→ **What to do**:
Using the entries below, copy exactly each line from the line with "(525, 430) = (649, 172): blue hammer -> none" up to and including the line with "(450, 178) = (441, 165): yellow", with every picture left out.

Object state comparisons:
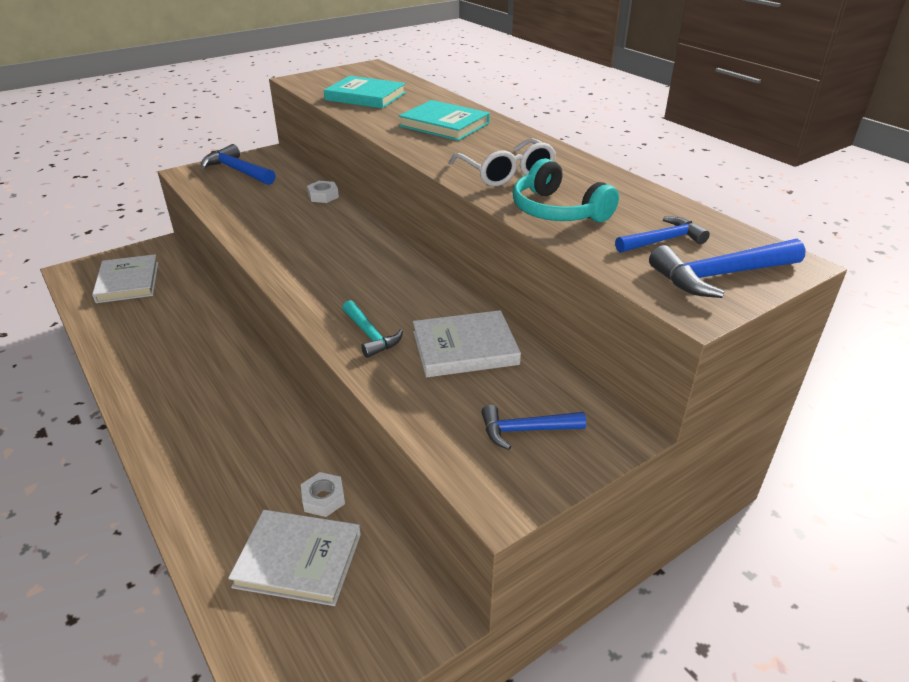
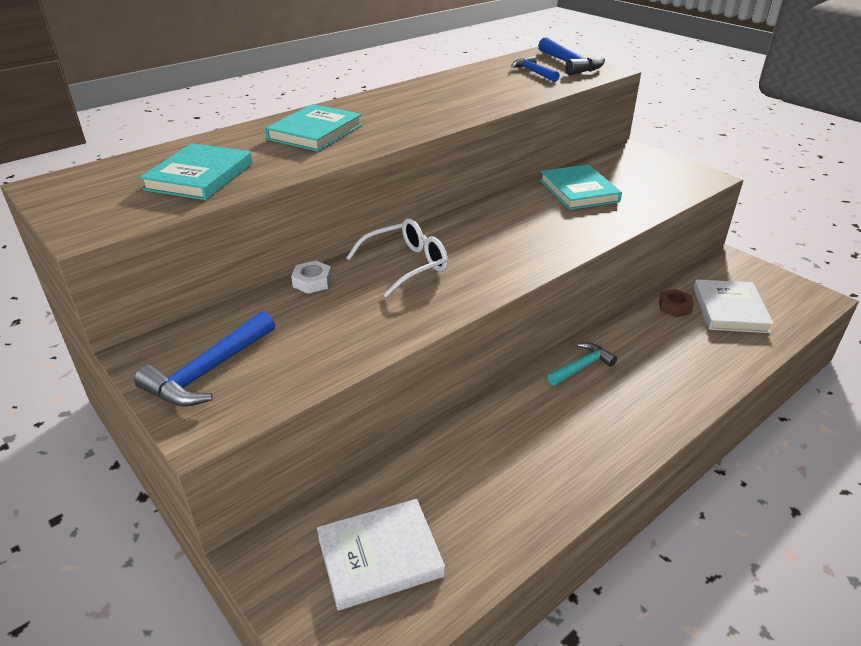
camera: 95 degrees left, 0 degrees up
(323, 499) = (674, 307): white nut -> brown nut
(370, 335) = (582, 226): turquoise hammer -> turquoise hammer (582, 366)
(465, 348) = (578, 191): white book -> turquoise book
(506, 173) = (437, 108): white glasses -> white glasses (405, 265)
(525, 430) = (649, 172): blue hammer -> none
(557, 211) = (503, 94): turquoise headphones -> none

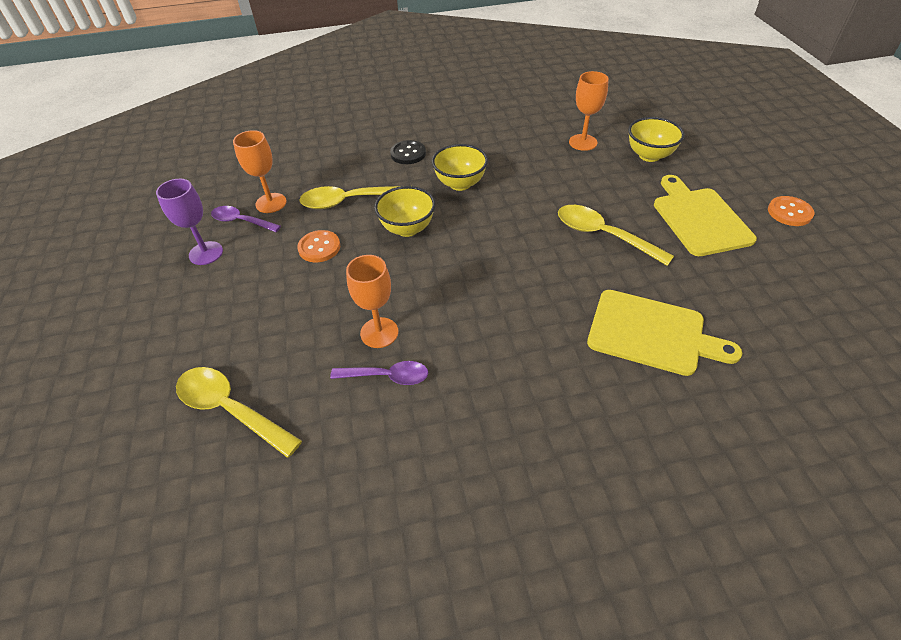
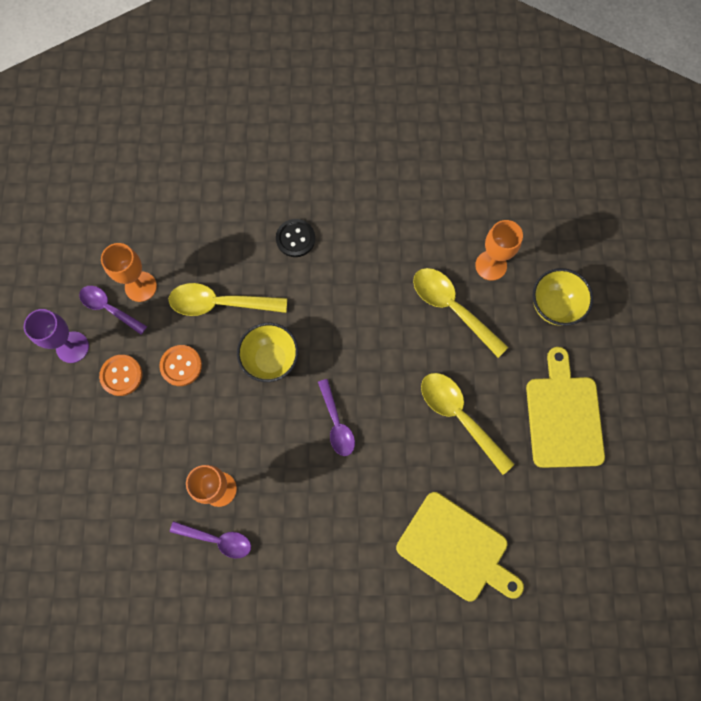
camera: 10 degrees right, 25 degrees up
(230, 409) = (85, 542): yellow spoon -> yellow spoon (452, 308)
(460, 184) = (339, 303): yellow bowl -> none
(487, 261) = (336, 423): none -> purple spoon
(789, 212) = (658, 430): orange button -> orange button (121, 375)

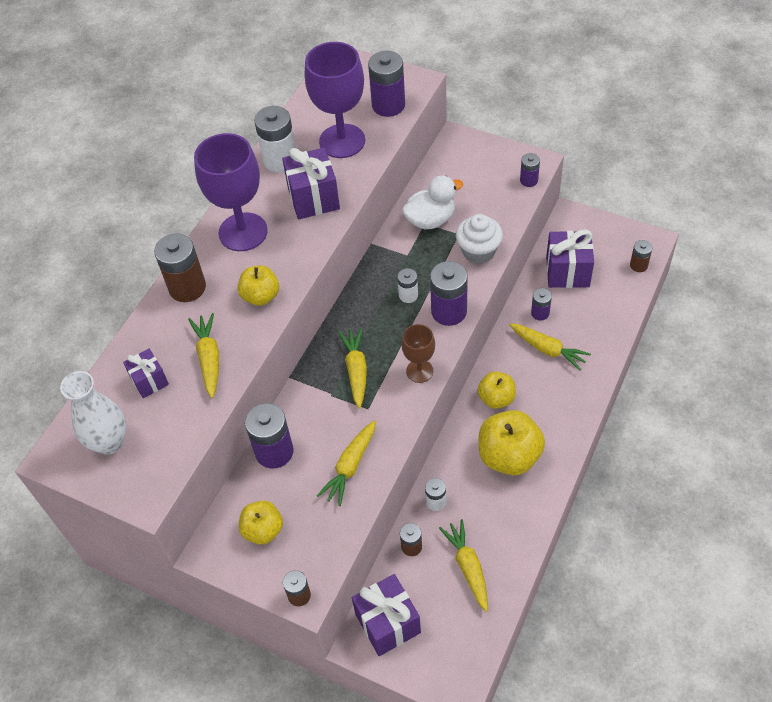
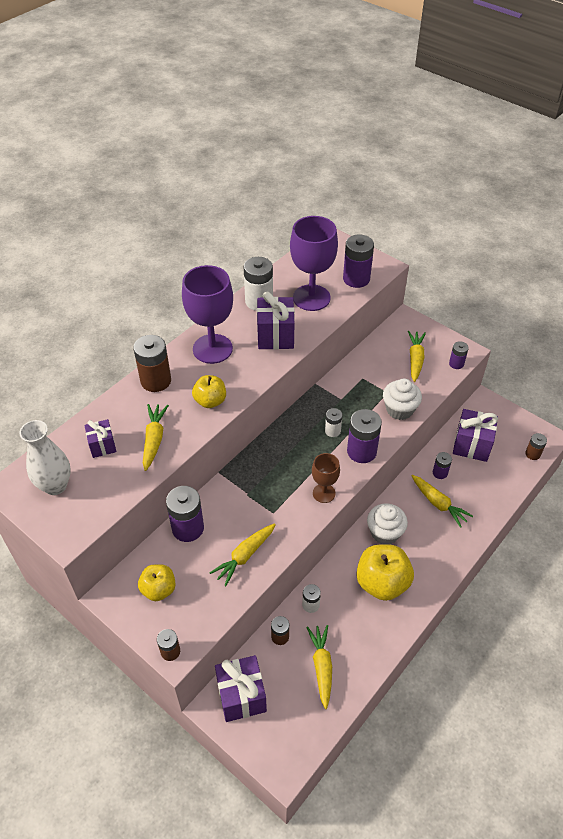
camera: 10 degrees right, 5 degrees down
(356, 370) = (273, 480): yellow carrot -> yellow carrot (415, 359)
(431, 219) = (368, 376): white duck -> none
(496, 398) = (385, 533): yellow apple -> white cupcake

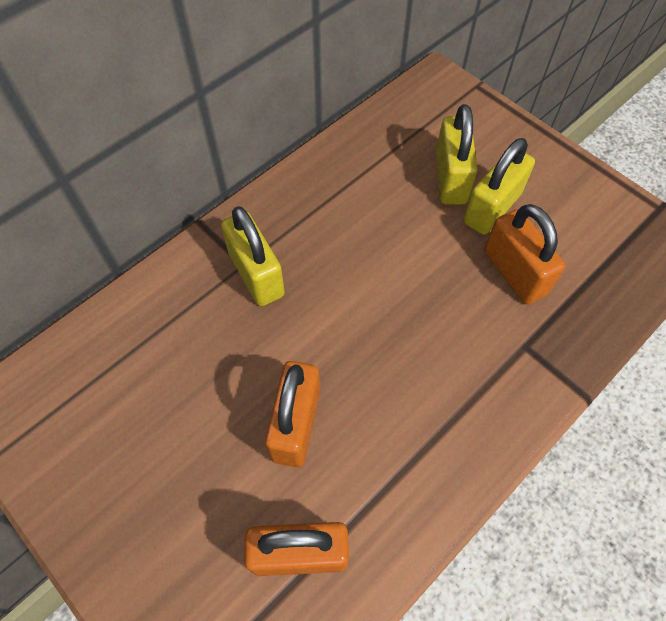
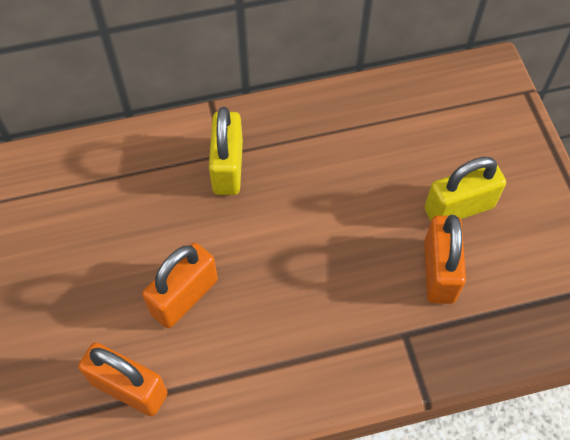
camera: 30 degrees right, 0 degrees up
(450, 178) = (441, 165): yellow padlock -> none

* * *

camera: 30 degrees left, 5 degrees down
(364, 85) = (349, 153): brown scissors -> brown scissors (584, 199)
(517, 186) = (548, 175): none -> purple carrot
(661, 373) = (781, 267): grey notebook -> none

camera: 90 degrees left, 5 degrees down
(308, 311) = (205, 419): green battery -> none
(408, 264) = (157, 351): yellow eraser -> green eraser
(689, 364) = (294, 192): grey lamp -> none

→ **Answer for this exercise**:
(525, 430) = (649, 172): blue hammer -> none
(557, 211) = (503, 94): turquoise headphones -> none

camera: 10 degrees right, 25 degrees up
(230, 409) = (85, 542): yellow spoon -> yellow spoon (452, 308)
(460, 184) = (339, 303): yellow bowl -> none
(487, 261) = (336, 423): none -> purple spoon
(789, 212) = (658, 430): orange button -> orange button (121, 375)

camera: 10 degrees right, 5 degrees down
(356, 370) = (273, 480): yellow carrot -> yellow carrot (415, 359)
(431, 219) = (368, 376): white duck -> none
(496, 398) = (385, 533): yellow apple -> white cupcake

camera: 30 degrees right, 0 degrees up
(450, 178) = (441, 165): yellow padlock -> none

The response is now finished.